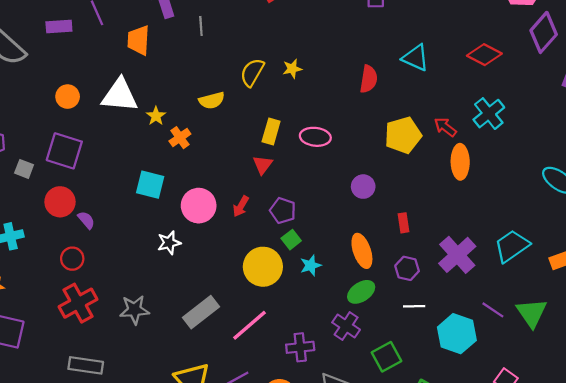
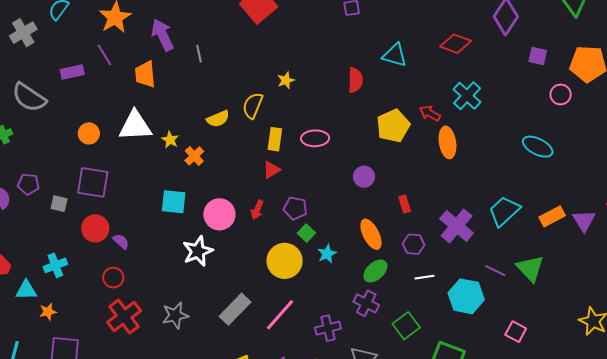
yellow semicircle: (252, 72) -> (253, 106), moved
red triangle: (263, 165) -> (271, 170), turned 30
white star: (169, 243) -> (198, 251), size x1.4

...

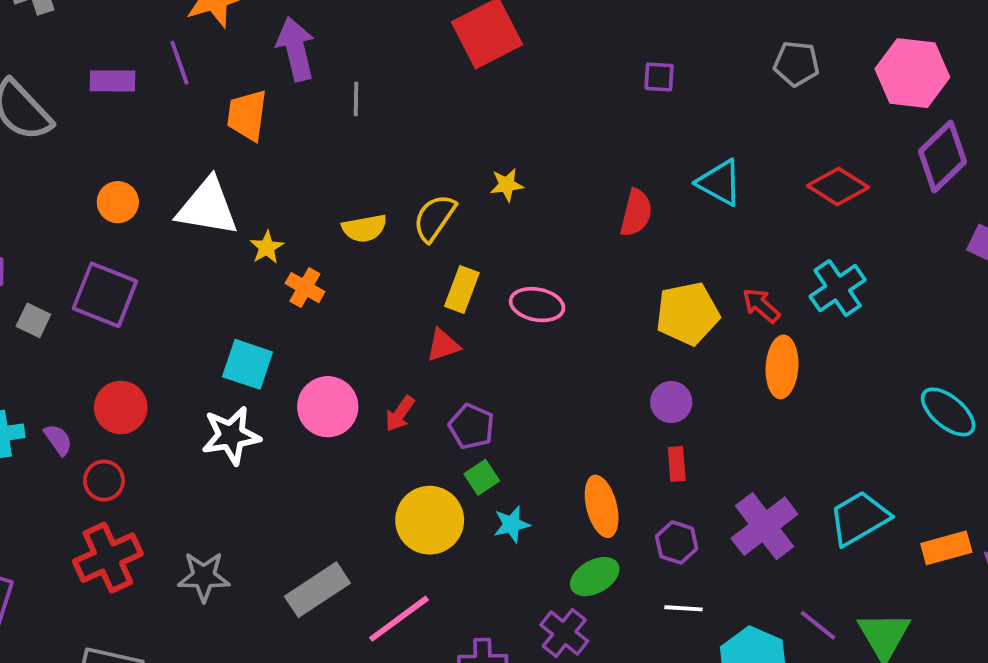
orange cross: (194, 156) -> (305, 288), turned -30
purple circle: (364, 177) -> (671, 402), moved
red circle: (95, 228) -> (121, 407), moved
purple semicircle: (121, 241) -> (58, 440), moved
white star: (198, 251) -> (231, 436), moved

- **What to do**
Only the lines above starting at the line that holds "purple circle: (364, 177)" and ending at the line that holds "white star: (198, 251) -> (231, 436), moved" are to be repeated, exactly and in full.

- **Solution to the problem**
purple circle: (364, 177) -> (671, 402), moved
red circle: (95, 228) -> (121, 407), moved
purple semicircle: (121, 241) -> (58, 440), moved
white star: (198, 251) -> (231, 436), moved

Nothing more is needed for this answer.